__EXERCISE MATERIAL__.
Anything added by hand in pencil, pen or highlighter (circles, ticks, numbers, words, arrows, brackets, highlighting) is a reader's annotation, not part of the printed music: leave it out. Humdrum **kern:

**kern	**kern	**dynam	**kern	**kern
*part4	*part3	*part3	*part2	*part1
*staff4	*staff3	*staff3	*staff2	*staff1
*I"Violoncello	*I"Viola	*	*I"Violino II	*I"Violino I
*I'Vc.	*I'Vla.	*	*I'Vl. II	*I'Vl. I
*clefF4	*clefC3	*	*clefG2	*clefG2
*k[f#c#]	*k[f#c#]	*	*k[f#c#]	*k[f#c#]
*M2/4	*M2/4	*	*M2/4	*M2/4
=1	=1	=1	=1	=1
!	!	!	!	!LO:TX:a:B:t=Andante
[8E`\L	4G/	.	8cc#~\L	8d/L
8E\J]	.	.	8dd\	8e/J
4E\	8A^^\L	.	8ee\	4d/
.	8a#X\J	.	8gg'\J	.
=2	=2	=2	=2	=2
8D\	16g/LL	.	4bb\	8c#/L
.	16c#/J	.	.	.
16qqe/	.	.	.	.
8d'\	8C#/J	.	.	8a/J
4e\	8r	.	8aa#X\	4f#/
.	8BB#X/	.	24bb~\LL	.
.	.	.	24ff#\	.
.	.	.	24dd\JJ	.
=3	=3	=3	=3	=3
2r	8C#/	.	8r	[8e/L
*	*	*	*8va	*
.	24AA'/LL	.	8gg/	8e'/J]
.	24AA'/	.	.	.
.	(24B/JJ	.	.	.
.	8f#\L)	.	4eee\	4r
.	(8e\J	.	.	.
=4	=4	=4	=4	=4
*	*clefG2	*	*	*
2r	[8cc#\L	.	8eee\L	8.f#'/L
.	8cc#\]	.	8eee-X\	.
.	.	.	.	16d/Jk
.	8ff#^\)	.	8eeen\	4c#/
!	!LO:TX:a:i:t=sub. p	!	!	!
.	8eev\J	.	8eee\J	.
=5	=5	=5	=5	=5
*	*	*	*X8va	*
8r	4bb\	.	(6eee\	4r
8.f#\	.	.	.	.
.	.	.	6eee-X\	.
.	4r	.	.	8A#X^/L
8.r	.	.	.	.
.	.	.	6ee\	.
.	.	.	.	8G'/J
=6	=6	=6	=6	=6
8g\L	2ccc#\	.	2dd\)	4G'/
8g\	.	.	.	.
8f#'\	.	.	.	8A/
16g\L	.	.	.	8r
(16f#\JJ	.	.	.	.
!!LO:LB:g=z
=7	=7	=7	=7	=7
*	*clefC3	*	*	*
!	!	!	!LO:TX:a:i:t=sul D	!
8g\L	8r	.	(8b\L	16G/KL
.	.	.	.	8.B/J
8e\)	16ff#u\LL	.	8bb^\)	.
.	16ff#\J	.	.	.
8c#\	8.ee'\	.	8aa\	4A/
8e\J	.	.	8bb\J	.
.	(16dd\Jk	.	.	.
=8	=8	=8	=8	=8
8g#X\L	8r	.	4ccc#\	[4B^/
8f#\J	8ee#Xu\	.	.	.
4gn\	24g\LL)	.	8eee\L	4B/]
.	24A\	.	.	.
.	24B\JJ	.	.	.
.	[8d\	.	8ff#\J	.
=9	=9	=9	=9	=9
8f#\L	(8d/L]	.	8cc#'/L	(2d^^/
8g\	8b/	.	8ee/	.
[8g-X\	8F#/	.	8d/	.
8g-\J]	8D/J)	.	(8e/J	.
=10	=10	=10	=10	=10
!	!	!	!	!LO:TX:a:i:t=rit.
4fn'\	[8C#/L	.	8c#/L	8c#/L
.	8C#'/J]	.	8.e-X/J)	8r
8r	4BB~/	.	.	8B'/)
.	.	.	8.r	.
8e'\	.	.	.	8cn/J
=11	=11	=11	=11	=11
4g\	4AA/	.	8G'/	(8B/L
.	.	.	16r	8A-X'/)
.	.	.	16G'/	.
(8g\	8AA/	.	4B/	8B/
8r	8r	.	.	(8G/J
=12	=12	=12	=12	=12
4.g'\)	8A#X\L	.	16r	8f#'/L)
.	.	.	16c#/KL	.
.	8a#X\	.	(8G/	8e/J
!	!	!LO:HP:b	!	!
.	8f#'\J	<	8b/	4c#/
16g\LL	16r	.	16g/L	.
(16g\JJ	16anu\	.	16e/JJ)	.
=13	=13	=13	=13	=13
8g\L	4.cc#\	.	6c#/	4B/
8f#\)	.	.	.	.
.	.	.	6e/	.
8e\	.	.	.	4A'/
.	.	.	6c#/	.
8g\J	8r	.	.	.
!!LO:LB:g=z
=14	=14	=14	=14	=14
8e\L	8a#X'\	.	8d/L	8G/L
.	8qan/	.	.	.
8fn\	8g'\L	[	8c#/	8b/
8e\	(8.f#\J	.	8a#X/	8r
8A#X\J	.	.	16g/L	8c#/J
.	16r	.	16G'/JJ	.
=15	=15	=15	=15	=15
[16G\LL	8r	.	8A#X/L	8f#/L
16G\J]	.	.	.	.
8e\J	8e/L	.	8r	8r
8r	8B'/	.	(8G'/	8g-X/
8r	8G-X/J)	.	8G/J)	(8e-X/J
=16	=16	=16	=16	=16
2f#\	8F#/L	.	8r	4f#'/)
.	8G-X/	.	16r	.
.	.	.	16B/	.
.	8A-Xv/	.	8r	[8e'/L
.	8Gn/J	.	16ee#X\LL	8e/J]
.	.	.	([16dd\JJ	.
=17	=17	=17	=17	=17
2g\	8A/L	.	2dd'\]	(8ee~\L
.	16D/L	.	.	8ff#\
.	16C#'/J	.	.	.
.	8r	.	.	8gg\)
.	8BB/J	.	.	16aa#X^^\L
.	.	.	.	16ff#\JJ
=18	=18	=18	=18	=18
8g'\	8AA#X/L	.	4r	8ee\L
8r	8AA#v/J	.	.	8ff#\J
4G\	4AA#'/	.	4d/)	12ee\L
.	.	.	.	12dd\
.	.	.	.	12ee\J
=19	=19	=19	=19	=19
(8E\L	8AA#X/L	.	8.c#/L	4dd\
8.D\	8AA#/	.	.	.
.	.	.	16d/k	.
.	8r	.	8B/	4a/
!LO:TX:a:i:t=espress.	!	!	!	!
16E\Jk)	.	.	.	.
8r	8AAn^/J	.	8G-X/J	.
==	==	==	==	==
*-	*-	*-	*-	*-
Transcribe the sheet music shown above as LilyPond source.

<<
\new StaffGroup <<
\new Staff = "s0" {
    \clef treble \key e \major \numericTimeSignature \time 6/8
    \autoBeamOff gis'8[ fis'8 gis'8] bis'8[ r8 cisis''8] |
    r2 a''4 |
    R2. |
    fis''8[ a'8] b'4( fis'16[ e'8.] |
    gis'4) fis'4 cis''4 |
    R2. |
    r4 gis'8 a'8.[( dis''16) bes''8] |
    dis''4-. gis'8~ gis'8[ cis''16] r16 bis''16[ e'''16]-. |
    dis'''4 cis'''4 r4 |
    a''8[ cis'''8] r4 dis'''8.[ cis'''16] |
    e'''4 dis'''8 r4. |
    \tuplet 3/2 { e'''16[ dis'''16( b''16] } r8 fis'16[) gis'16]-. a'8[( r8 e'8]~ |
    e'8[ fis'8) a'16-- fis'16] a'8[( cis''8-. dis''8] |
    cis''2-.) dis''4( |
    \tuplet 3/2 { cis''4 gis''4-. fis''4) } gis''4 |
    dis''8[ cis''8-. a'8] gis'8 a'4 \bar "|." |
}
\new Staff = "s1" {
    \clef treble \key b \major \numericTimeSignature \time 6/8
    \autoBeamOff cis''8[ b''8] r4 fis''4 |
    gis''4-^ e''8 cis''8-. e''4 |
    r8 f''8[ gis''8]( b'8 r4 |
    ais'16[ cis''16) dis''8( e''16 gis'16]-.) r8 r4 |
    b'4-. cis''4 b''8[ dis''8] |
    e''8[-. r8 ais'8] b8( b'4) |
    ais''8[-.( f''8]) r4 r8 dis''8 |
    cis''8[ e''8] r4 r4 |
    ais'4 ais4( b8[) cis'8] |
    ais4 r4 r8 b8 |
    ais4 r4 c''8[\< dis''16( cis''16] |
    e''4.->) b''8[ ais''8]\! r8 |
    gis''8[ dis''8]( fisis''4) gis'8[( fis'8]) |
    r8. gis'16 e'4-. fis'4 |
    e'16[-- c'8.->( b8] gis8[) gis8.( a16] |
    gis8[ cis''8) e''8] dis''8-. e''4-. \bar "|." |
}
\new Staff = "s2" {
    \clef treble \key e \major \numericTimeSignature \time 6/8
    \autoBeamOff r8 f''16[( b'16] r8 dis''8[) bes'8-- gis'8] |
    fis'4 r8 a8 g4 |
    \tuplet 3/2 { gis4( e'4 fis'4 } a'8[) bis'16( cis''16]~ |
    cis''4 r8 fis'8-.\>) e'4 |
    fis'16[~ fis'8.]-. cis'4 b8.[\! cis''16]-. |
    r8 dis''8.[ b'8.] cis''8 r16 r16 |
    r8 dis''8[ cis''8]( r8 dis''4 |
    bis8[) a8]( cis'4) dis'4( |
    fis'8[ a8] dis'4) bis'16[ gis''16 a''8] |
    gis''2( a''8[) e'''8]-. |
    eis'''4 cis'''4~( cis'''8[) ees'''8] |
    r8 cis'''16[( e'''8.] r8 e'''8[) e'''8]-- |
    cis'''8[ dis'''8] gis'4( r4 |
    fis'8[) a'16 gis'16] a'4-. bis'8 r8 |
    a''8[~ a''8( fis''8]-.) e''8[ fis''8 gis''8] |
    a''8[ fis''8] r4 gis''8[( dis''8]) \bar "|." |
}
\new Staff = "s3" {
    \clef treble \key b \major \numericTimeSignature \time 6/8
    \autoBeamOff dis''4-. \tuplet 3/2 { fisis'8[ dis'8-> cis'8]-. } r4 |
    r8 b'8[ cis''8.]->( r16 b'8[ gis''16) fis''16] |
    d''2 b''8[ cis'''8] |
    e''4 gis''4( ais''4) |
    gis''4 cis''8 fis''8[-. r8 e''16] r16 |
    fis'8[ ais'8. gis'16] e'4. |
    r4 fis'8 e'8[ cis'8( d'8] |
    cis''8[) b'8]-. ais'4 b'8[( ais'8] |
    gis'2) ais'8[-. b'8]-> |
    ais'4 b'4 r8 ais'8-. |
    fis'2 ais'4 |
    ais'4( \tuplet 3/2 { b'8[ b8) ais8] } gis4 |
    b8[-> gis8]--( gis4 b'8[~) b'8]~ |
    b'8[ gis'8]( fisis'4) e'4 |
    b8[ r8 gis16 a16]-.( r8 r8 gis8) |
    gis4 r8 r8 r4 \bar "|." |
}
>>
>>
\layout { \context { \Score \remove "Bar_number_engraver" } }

__THE EXERCISE__. Collect every line in the records that contains the string "tuplet", and copy each one.

__ANSWER TO THIS PROBLEM__.
    \tuplet 3/2 { e'''16[ dis'''16( b''16] } r8 fis'16[) gis'16]-. a'8[( r8 e'8]~ |
    \tuplet 3/2 { cis''4 gis''4-. fis''4) } gis''4 |
    \tuplet 3/2 { gis4( e'4 fis'4 } a'8[) bis'16( cis''16]~ |
    \autoBeamOff dis''4-. \tuplet 3/2 { fisis'8[ dis'8-> cis'8]-. } r4 |
    ais'4( \tuplet 3/2 { b'8[ b8) ais8] } gis4 |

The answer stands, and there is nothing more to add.